**PROBLEM TO WORK ON**
Write out the entire listing below exactly, with the pictures left out.
====== RECORDS PROVIDED
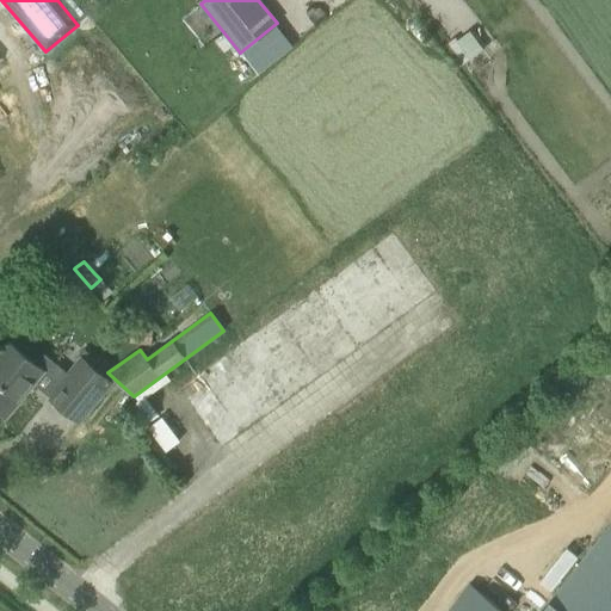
[(129,343),(149,345),(152,328),(130,326),(129,343)]
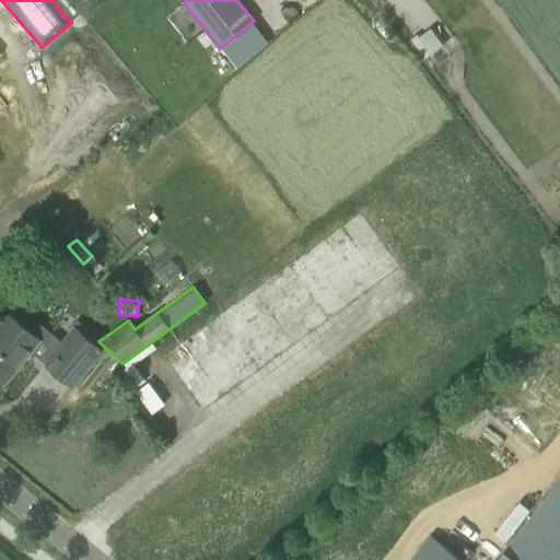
[(45,364),(72,386),(103,348),(76,326),(62,343),(39,325),(34,334),(9,314),(0,324),(0,376),(6,382),(30,351),(45,363),(45,364)]
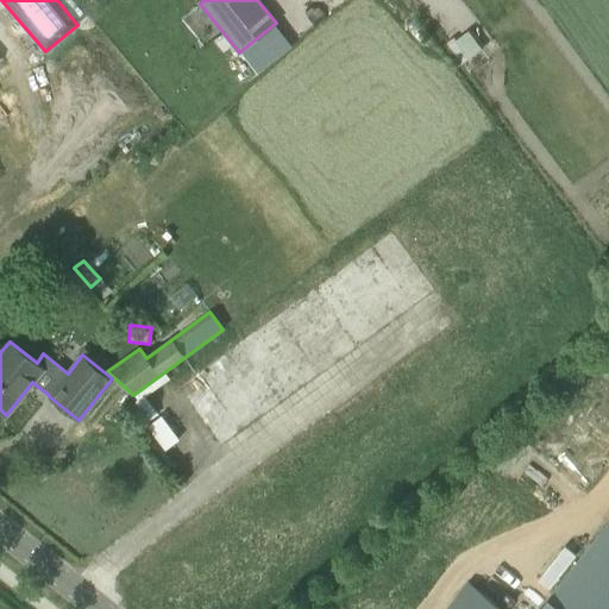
[(176,425),(161,429),(165,445),(181,441),(176,425)]
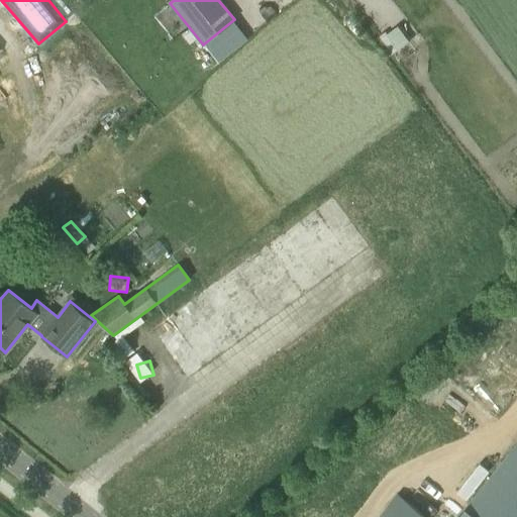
[(516,516),(516,441),(457,516),(516,516)]
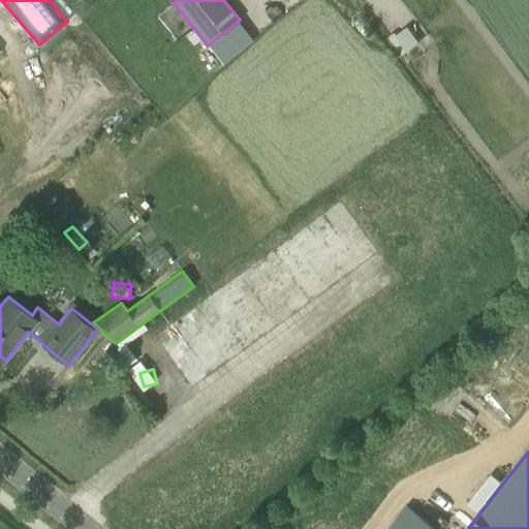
[(389,528),(435,528),(407,506),(389,528)]
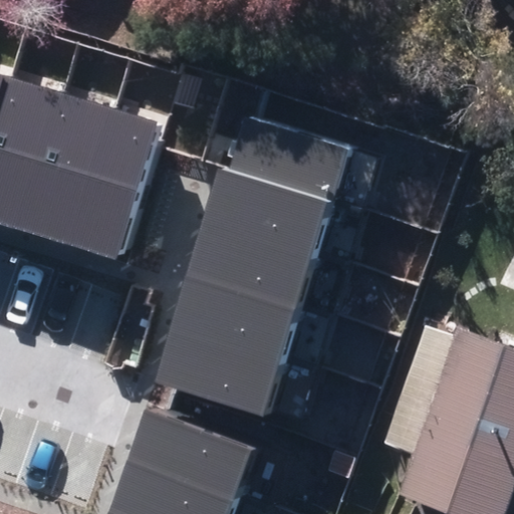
[(0,74),(0,110),(10,77),(0,74)]
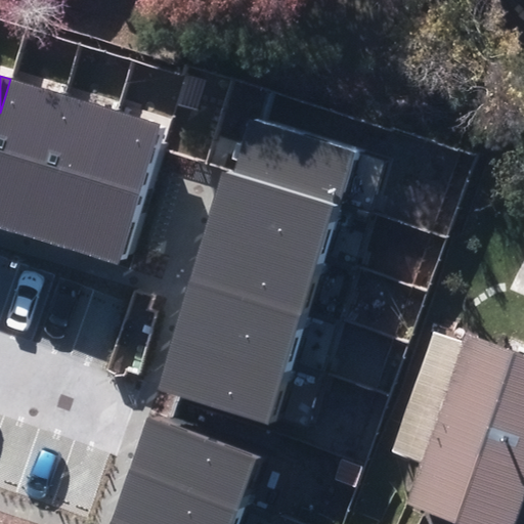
[(66,95),(10,79),(0,113),(0,230),(23,237),(66,95)]
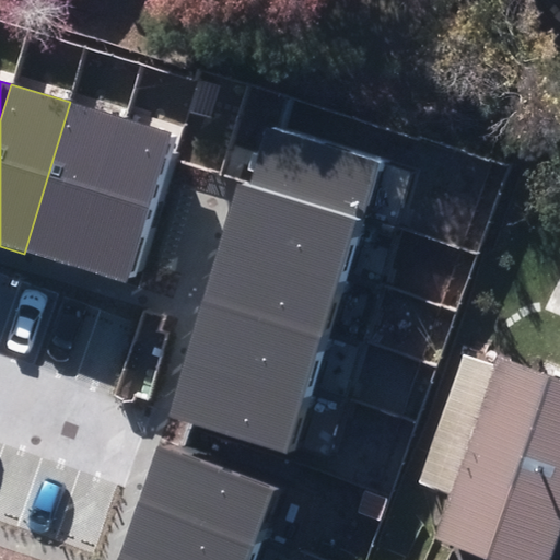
[(70,102),(24,254),(80,270),(126,118),(70,102)]
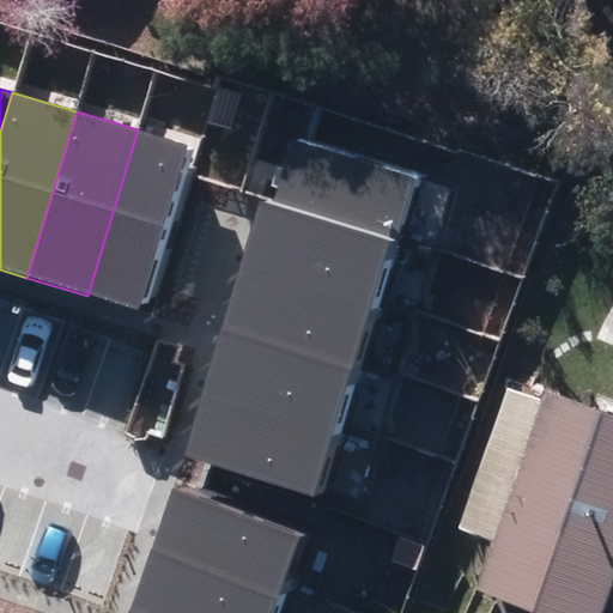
[(195,146),(138,129),(87,296),(145,314),(195,146)]
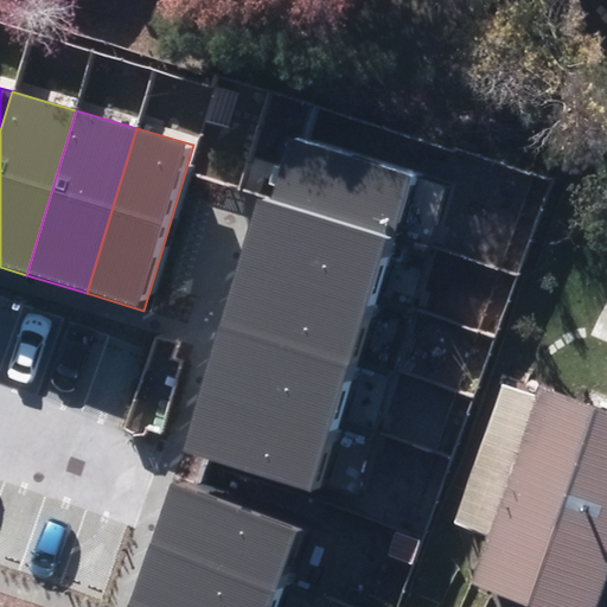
[(288,140),(270,198),(391,234),(409,176),(288,140)]
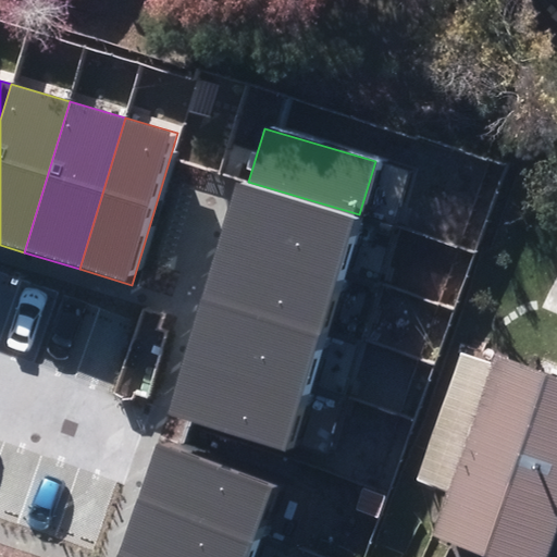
[(341,277),(359,214),(248,182),(238,178),(220,242),(341,277)]
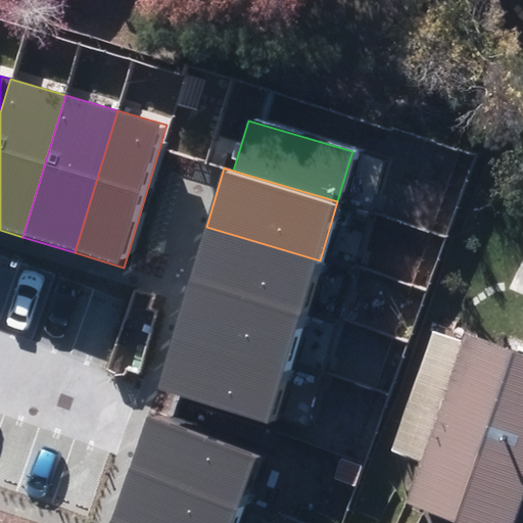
[(320,260),(206,227),(188,285),(302,320),(320,260)]
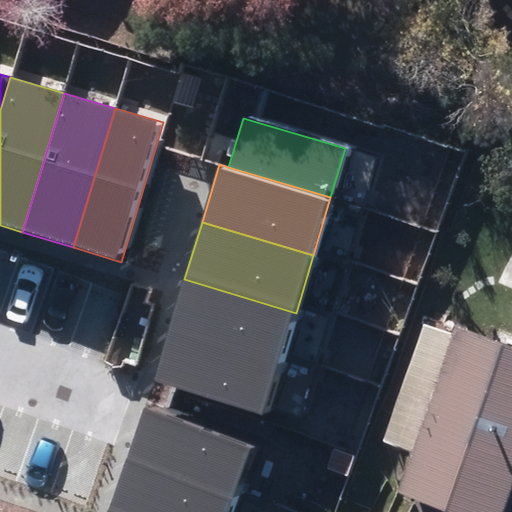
[(281,364),(296,313),(184,279),(168,330),(281,364)]
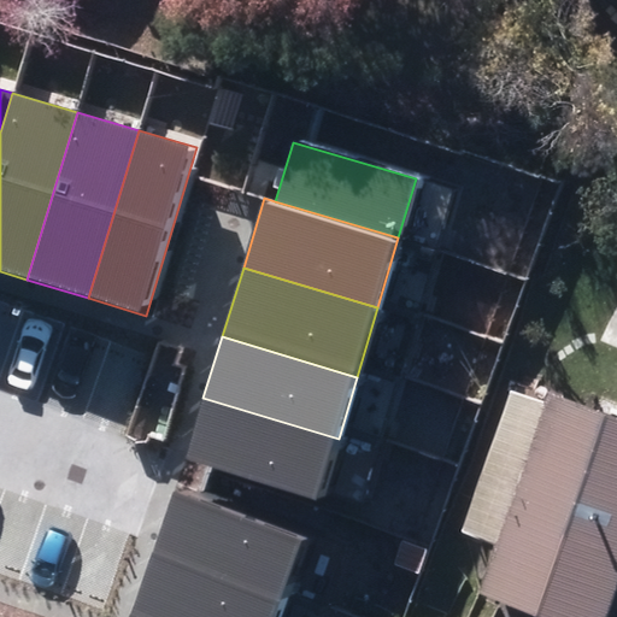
[(479,594),(542,616),(609,616),(616,594),(616,410),(554,389),(548,405),(516,394),(479,501),(509,511),(479,594)]
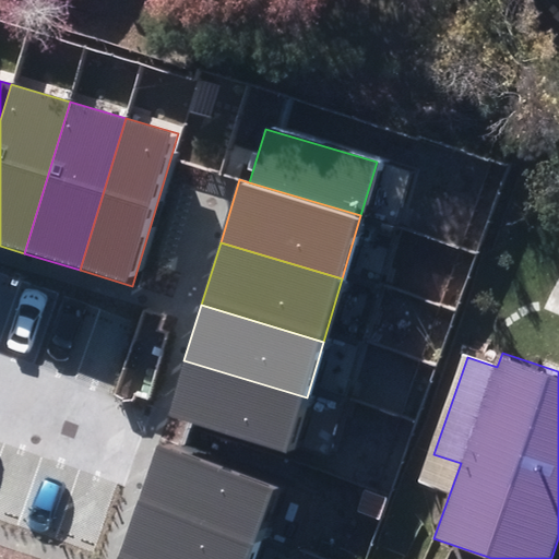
[(307,397),(183,360),(167,416),(289,453),(307,397)]
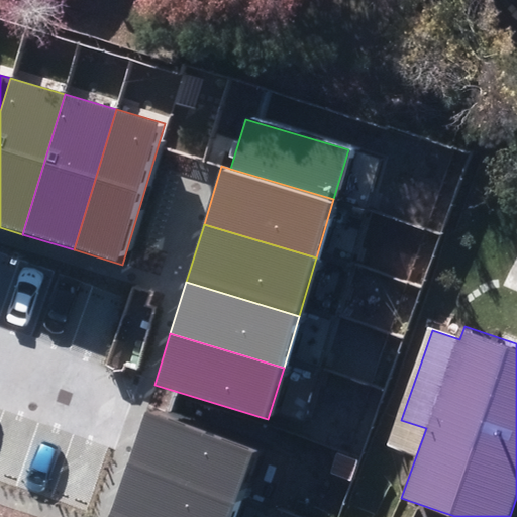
[(255,451),(146,411),(127,463),(235,504),(255,451)]
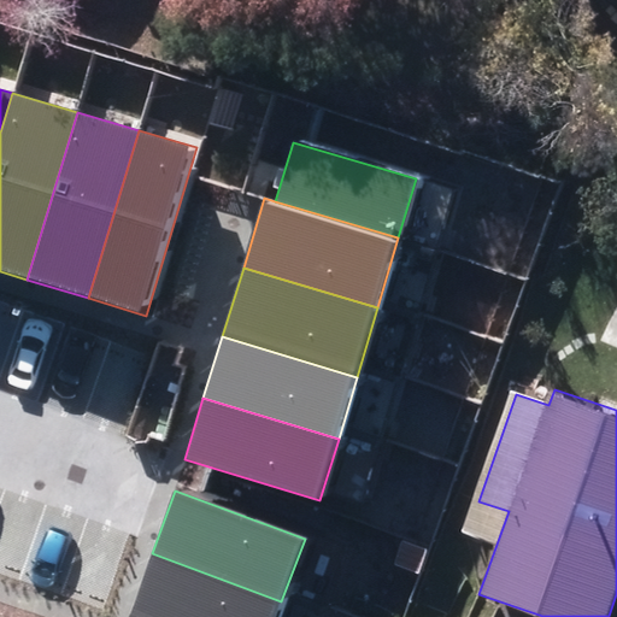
[(275,616),(281,601),(152,553),(128,616),(275,616)]
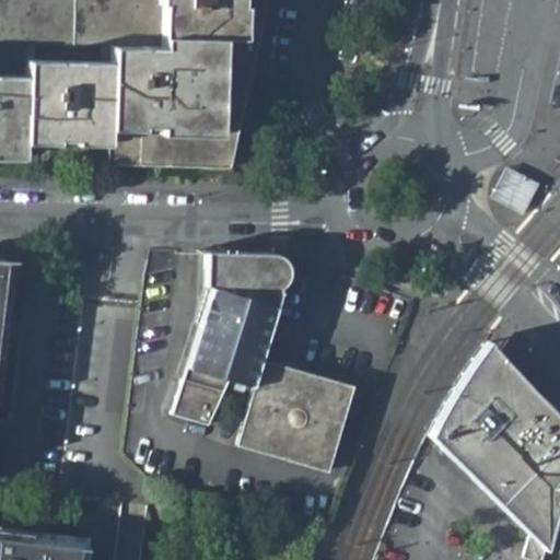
[(0,0),(0,42),(108,47),(107,66),(25,61),(24,78),(0,76),(0,160),(20,161),(21,144),(107,148),(106,165),(231,168),(267,6),(266,0),(0,0)]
============
**WRITTEN SOLUTION**
[(129,343),(149,345),(152,328),(130,326),(129,343)]
[(45,364),(72,386),(103,348),(76,326),(62,343),(39,325),(34,334),(9,314),(0,324),(0,376),(6,382),(30,351),(45,363),(45,364)]
[(176,425),(161,429),(165,445),(181,441),(176,425)]
[(516,516),(516,441),(457,516),(516,516)]
[(389,528),(435,528),(407,506),(389,528)]
[(0,74),(0,110),(10,77),(0,74)]
[(66,95),(10,79),(0,113),(0,230),(23,237),(66,95)]
[(70,102),(24,254),(80,270),(126,118),(70,102)]
[(195,146),(138,129),(87,296),(145,314),(195,146)]
[(288,140),(270,198),(391,234),(409,176),(288,140)]
[(341,277),(359,214),(248,182),(238,178),(220,242),(341,277)]
[(320,260),(206,227),(188,285),(302,320),(320,260)]
[(281,364),(296,313),(184,279),(168,330),(281,364)]
[(479,594),(542,616),(609,616),(616,594),(616,410),(554,389),(548,405),(516,394),(479,501),(509,511),(479,594)]
[(307,397),(183,360),(167,416),(289,453),(307,397)]
[(255,451),(146,411),(127,463),(235,504),(255,451)]
[(275,616),(281,601),(152,553),(128,616),(275,616)]
[(0,0),(0,42),(108,47),(107,66),(25,61),(24,78),(0,76),(0,160),(20,161),(21,144),(107,148),(106,165),(231,168),(267,6),(266,0),(0,0)]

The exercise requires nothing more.